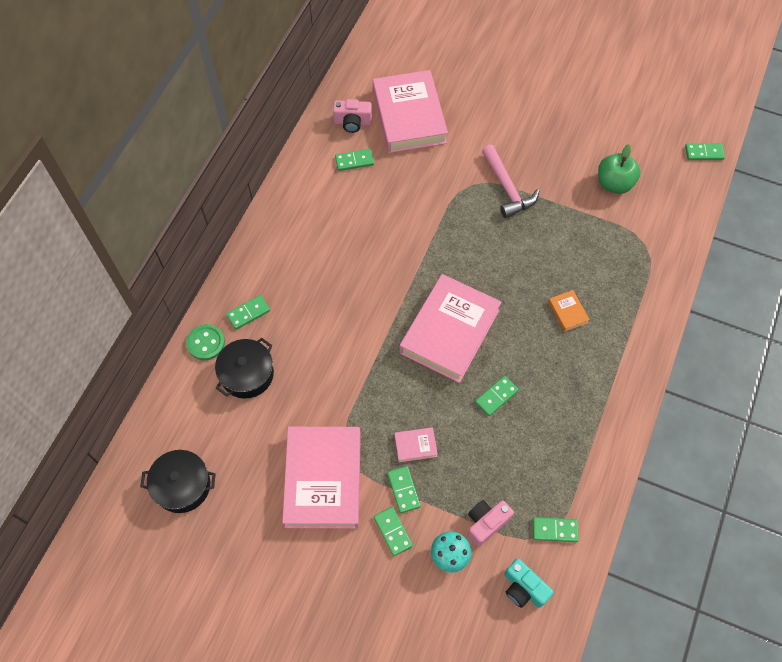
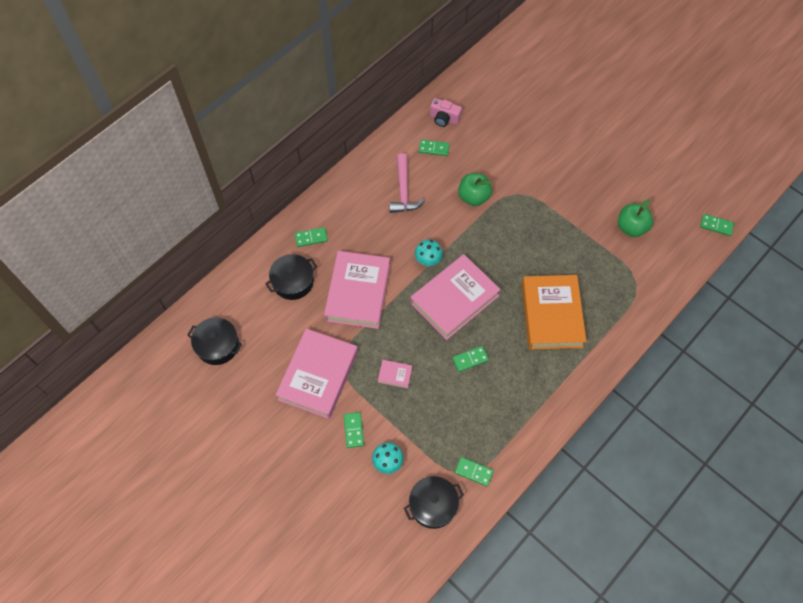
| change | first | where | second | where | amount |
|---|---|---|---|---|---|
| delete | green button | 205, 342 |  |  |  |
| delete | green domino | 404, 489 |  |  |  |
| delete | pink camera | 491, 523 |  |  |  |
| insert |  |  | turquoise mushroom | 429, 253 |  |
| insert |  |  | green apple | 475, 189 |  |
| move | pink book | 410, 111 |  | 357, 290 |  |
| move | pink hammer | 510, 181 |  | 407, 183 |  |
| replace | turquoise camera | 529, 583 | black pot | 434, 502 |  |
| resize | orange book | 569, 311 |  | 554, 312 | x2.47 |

:::

EXERCISE GOAL →
The lines from the one containing "turquoise mushroom |" through the end of the data are to be copied exactly, the first and last of them included.

TASK OUTPUT →
| insert |  |  | turquoise mushroom | 429, 253 |  |
| insert |  |  | green apple | 475, 189 |  |
| move | pink book | 410, 111 |  | 357, 290 |  |
| move | pink hammer | 510, 181 |  | 407, 183 |  |
| replace | turquoise camera | 529, 583 | black pot | 434, 502 |  |
| resize | orange book | 569, 311 |  | 554, 312 | x2.47 |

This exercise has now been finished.